[Start of section]

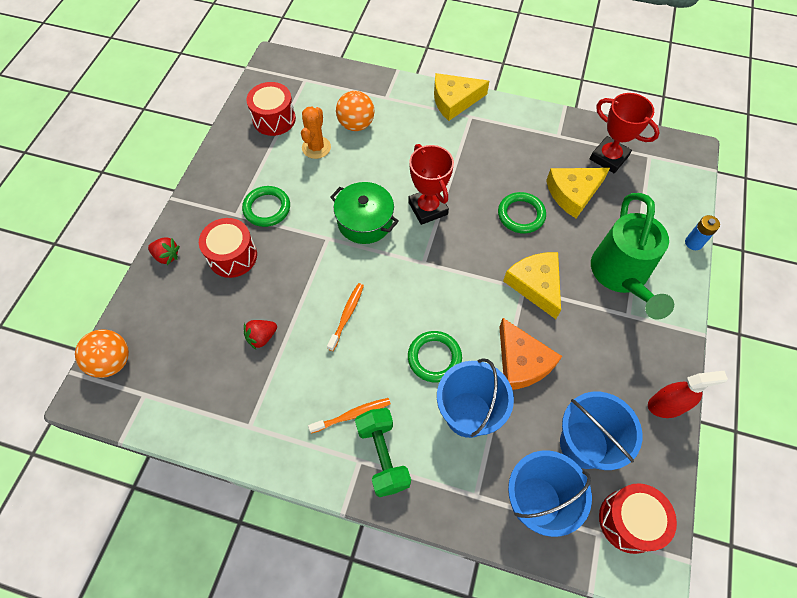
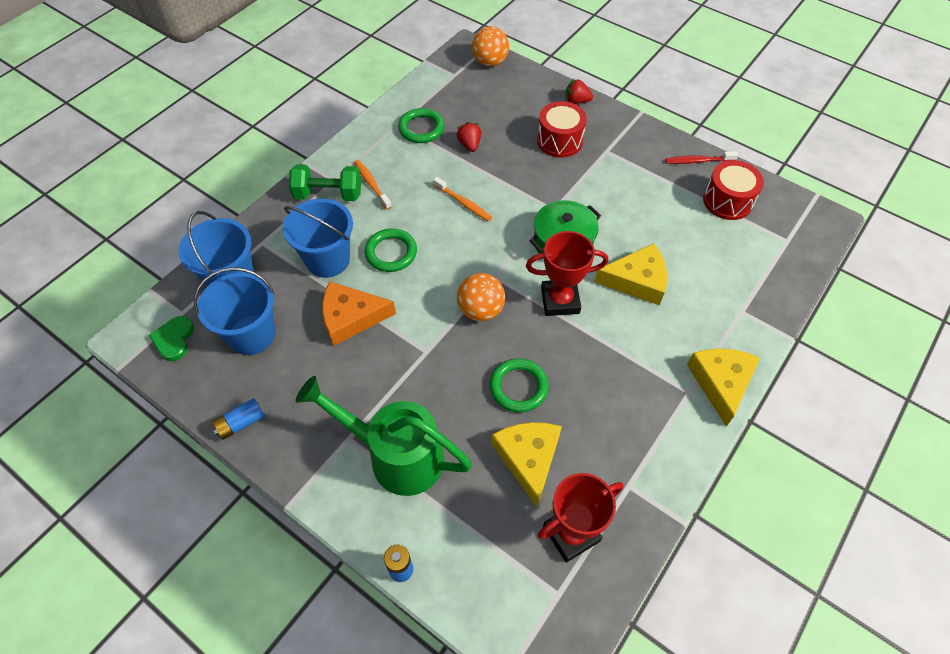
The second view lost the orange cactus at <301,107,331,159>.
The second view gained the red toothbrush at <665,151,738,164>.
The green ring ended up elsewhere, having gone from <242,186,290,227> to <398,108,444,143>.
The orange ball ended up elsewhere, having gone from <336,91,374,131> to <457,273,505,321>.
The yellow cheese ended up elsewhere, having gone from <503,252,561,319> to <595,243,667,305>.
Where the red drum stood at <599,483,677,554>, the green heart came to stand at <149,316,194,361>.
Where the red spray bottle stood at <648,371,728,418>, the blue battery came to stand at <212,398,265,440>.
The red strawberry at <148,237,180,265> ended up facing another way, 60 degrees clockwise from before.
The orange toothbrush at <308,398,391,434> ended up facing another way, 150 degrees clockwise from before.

[End of section]
[Start of section]

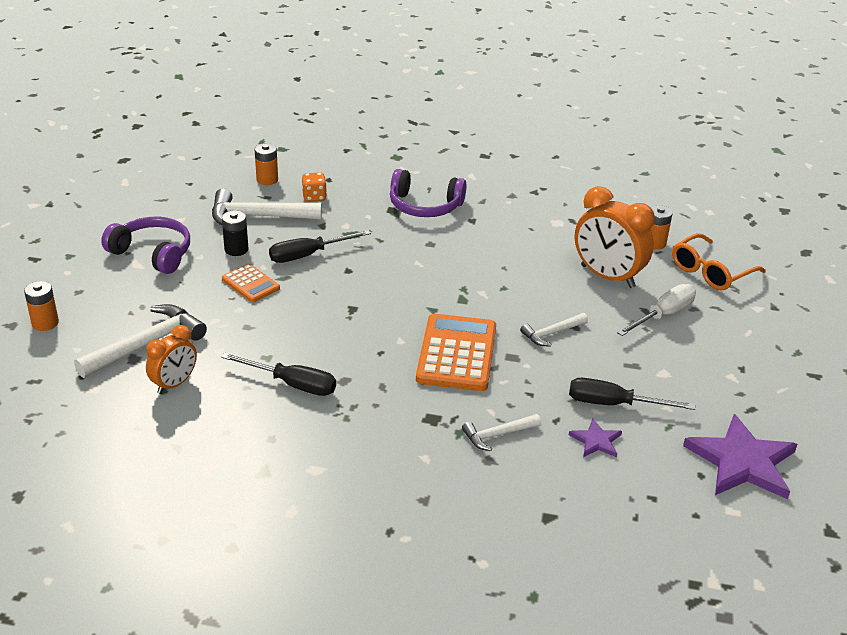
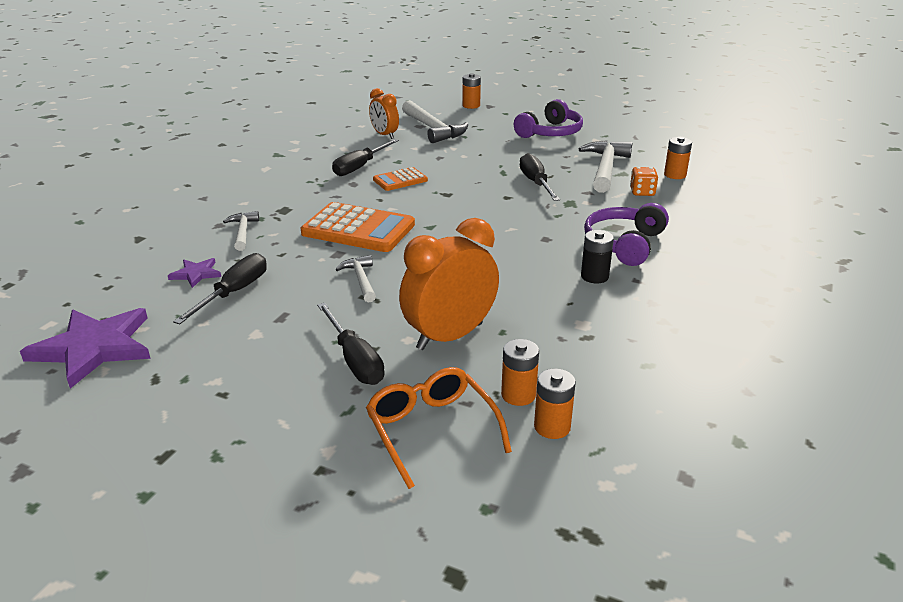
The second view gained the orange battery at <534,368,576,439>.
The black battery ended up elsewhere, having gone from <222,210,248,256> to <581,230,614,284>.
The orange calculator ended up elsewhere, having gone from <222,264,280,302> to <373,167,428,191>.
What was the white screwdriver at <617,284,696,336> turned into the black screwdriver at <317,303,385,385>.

[End of section]

Task description:
Note how many lines in the listing above hold the string "toothbrush", then give only that figure.

Result for this task:
2